### WHAT IS EXPECTED
Only the lines from the beginning of the entries through the one with "colour: hat/grey [781,309,900,430]" should be written out, please, exactly and without any pictures.

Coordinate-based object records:
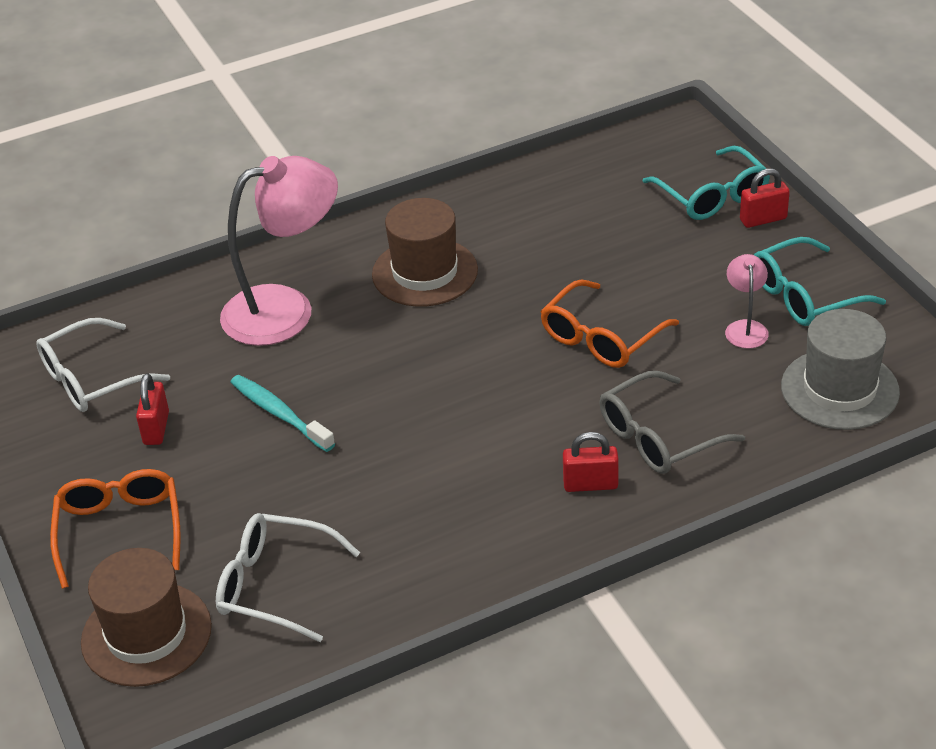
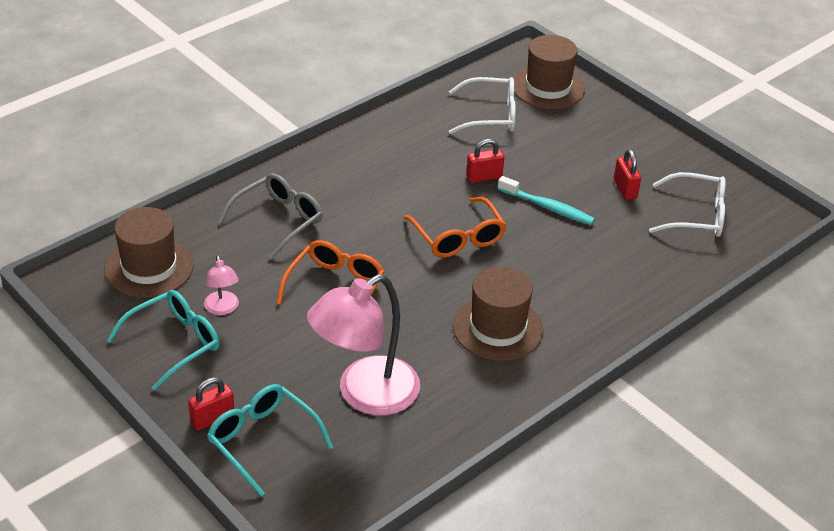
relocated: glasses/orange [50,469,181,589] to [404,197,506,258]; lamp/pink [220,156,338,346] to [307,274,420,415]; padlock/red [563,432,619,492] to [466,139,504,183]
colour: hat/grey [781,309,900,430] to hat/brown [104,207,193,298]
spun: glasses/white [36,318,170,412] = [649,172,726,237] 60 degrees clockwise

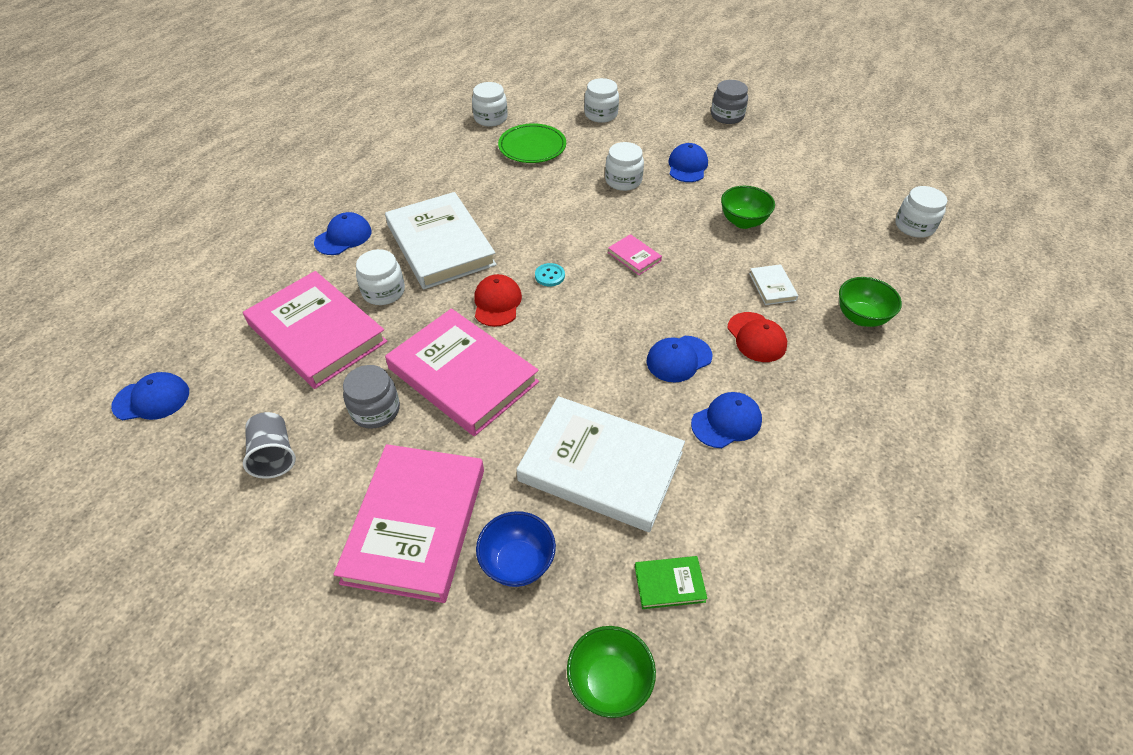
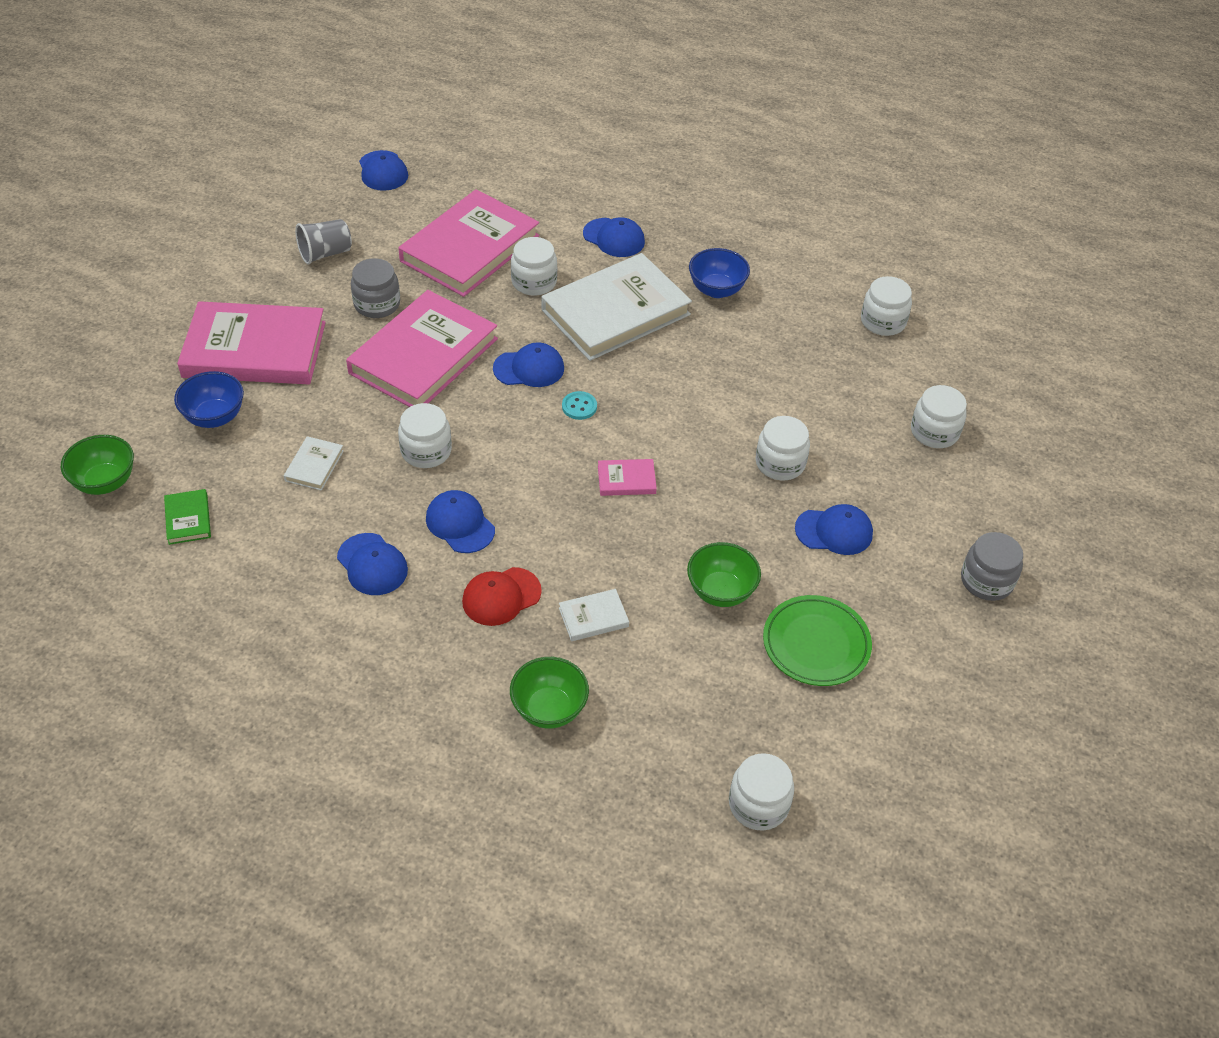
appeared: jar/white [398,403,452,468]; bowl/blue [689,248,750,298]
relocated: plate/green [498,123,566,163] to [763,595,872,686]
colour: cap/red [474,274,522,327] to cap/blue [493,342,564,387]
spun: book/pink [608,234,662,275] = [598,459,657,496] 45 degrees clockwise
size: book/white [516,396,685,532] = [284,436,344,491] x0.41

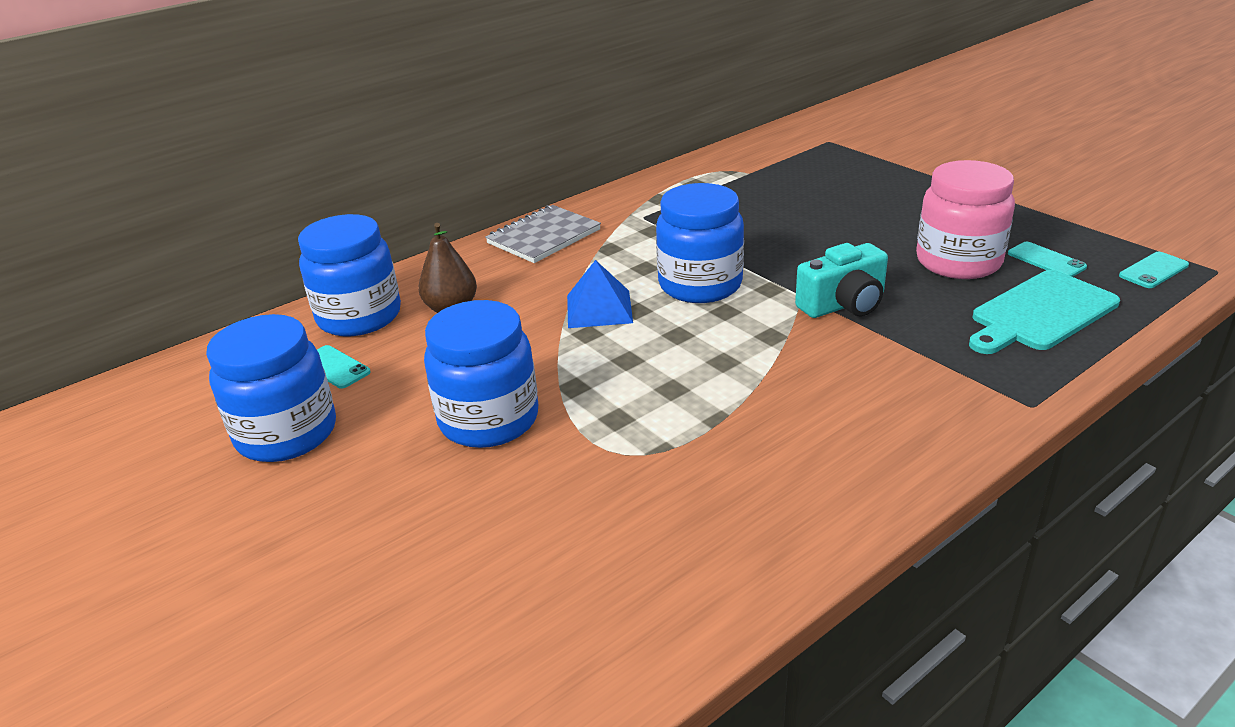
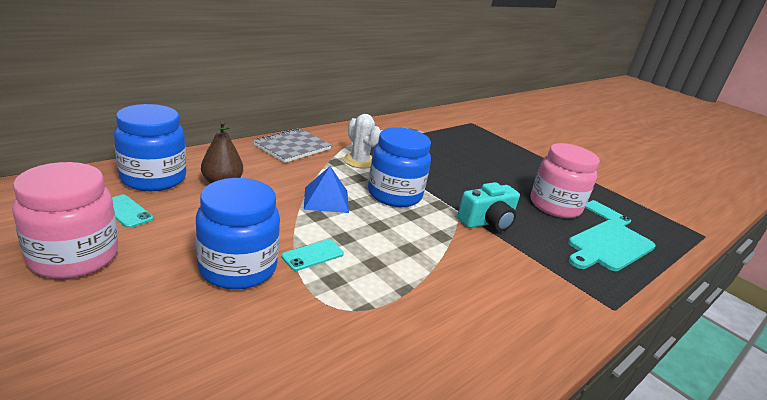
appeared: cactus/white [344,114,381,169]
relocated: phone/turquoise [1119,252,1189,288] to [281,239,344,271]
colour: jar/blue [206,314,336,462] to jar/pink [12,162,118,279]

### EXERCISE RESULT
relocated: glasses/orange [50,469,181,589] to [404,197,506,258]; lamp/pink [220,156,338,346] to [307,274,420,415]; padlock/red [563,432,619,492] to [466,139,504,183]
colour: hat/grey [781,309,900,430] to hat/brown [104,207,193,298]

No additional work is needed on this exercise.